(RECORDED DATA):
**********
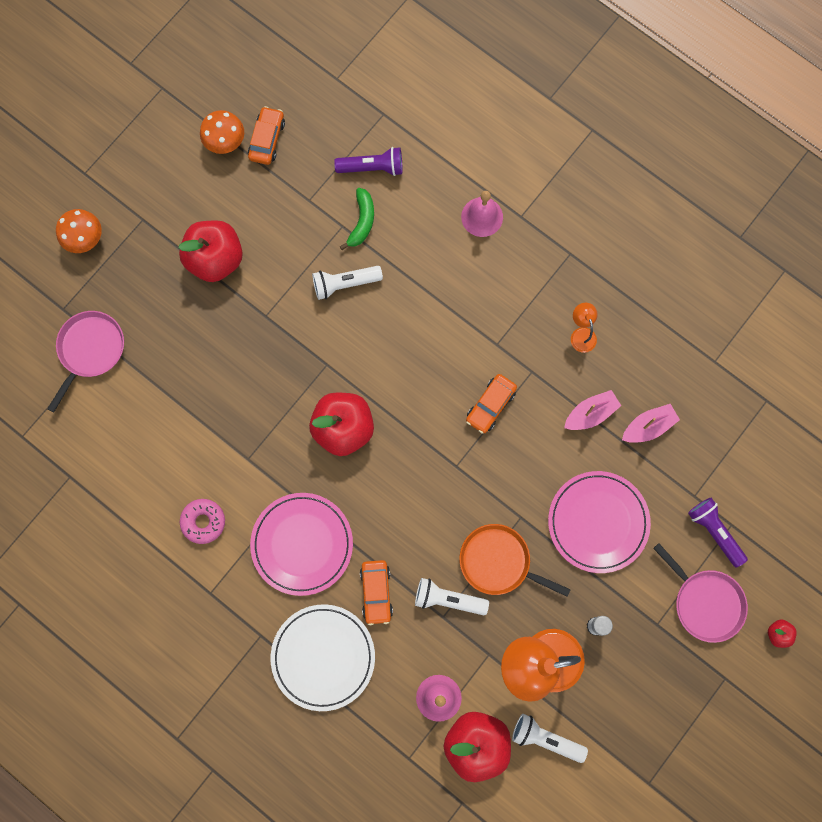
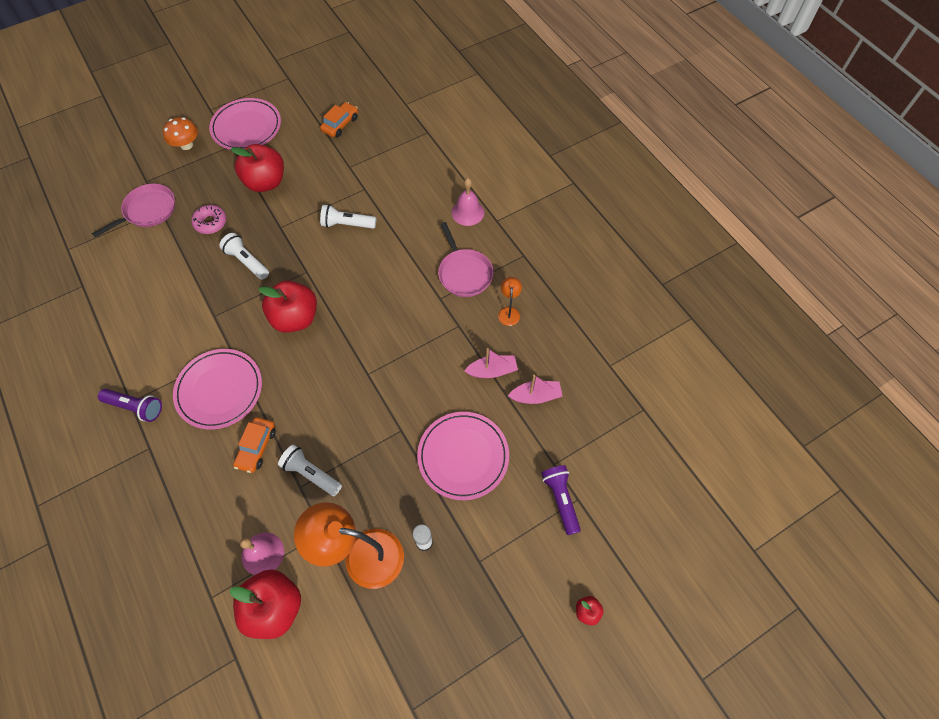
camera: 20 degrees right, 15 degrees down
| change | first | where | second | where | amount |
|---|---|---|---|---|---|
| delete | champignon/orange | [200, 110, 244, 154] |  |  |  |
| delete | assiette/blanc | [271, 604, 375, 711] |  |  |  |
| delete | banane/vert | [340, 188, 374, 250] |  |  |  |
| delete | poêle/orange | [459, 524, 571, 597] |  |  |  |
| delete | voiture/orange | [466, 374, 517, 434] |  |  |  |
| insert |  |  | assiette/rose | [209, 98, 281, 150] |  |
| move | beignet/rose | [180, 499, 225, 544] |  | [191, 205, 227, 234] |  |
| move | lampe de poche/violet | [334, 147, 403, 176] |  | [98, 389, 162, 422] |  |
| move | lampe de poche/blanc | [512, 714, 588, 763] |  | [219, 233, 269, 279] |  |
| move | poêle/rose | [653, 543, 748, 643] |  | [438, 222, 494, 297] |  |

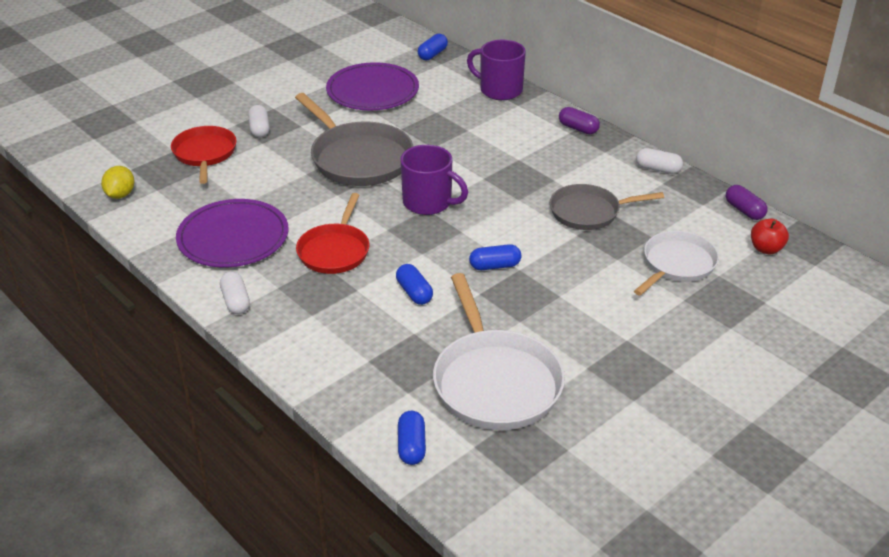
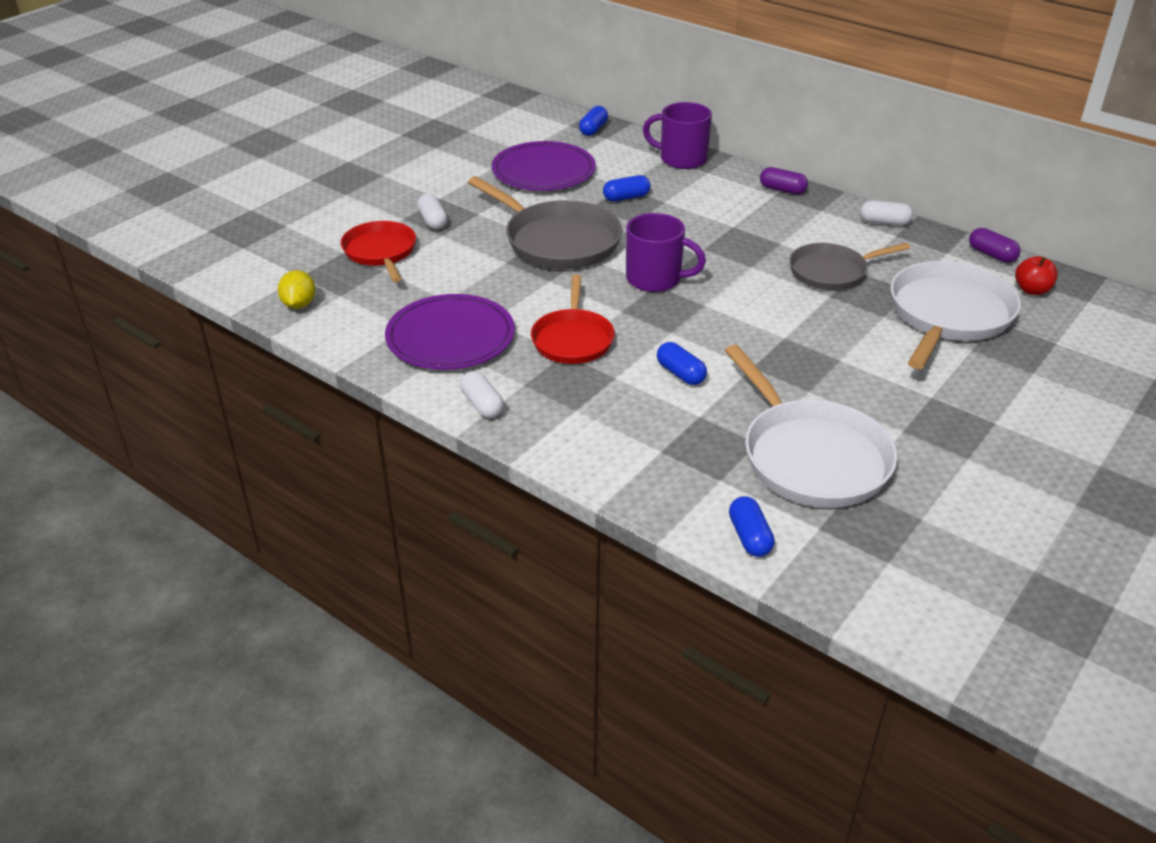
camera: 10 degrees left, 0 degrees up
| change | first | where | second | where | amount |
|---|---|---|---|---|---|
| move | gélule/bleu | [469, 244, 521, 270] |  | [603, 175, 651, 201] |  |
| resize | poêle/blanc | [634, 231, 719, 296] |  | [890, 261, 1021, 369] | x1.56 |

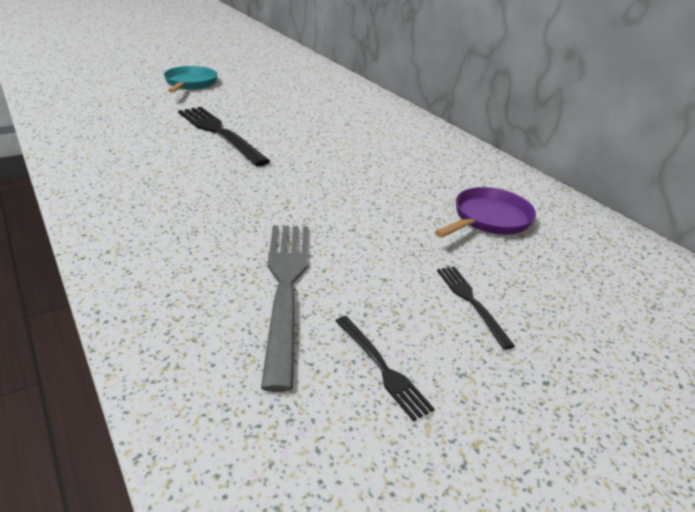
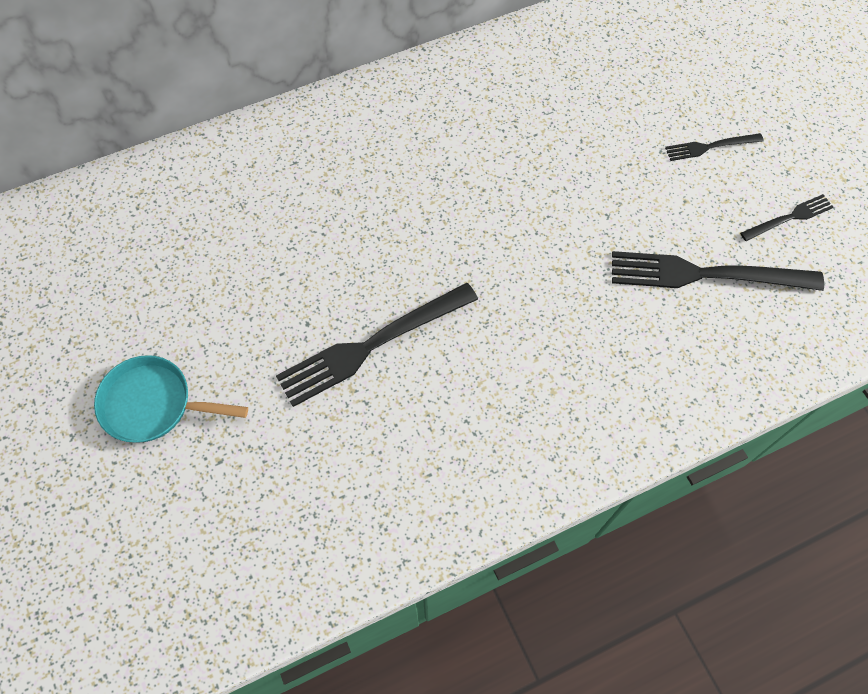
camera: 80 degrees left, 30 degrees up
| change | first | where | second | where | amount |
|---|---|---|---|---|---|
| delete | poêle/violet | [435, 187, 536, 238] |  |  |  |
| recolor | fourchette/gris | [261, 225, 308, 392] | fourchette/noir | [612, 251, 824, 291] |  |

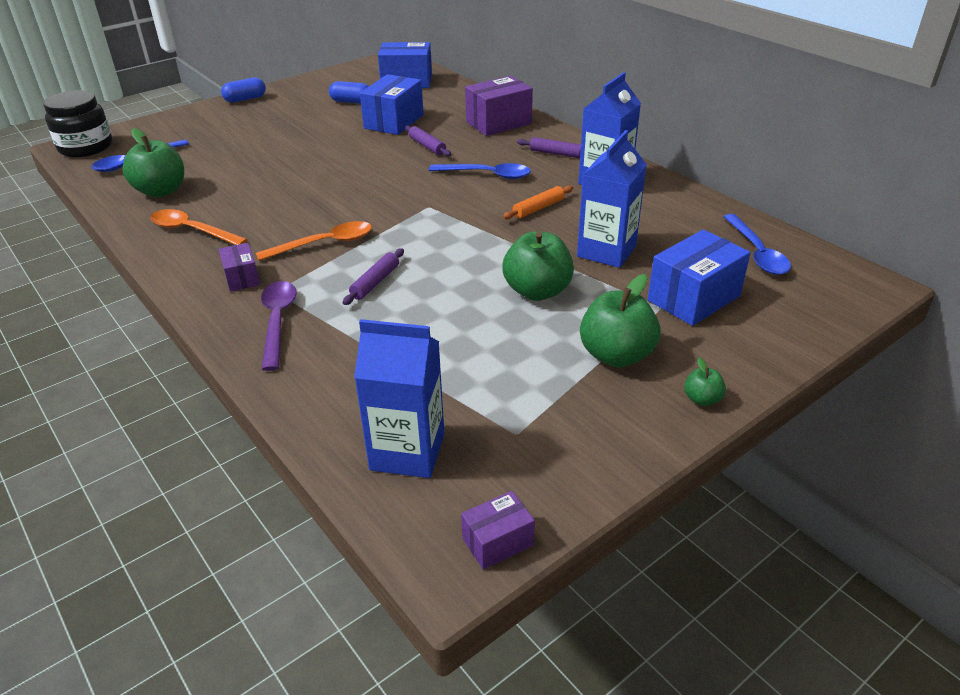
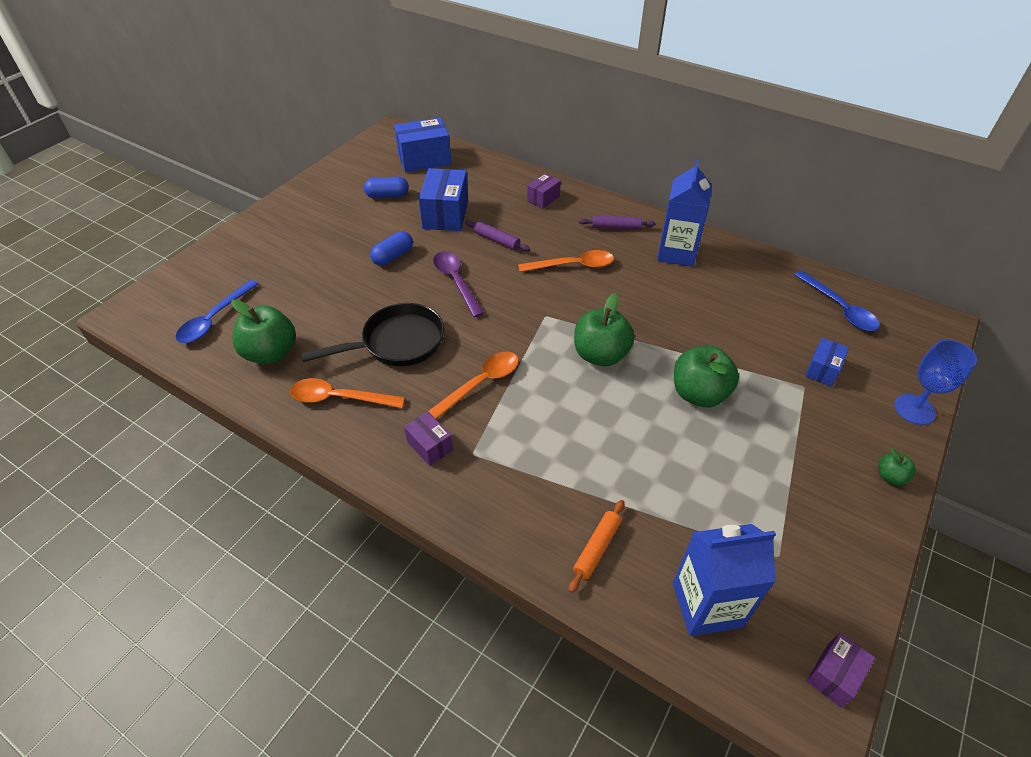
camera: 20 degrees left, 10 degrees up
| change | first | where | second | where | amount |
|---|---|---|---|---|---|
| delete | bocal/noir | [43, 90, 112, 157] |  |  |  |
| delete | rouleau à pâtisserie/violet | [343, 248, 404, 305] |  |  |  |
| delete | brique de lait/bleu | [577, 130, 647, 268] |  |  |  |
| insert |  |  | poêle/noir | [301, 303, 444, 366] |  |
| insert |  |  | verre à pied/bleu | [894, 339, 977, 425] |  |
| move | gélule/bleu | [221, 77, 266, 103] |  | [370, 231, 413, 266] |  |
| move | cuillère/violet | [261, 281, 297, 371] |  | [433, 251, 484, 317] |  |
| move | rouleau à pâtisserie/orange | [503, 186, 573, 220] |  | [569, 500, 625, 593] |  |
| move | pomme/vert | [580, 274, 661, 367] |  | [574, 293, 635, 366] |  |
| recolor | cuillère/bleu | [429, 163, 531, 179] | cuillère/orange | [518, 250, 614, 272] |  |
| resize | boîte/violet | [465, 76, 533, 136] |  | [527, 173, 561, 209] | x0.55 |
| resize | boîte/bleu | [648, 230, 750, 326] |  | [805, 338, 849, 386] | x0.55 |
**********
(EXERCISE): Go through the entries and report every line with the string "lampe".

(RESULT):
| move | lampe de poche/violet | [334, 147, 403, 176] |  | [98, 389, 162, 422] |  |
| move | lampe de poche/blanc | [512, 714, 588, 763] |  | [219, 233, 269, 279] |  |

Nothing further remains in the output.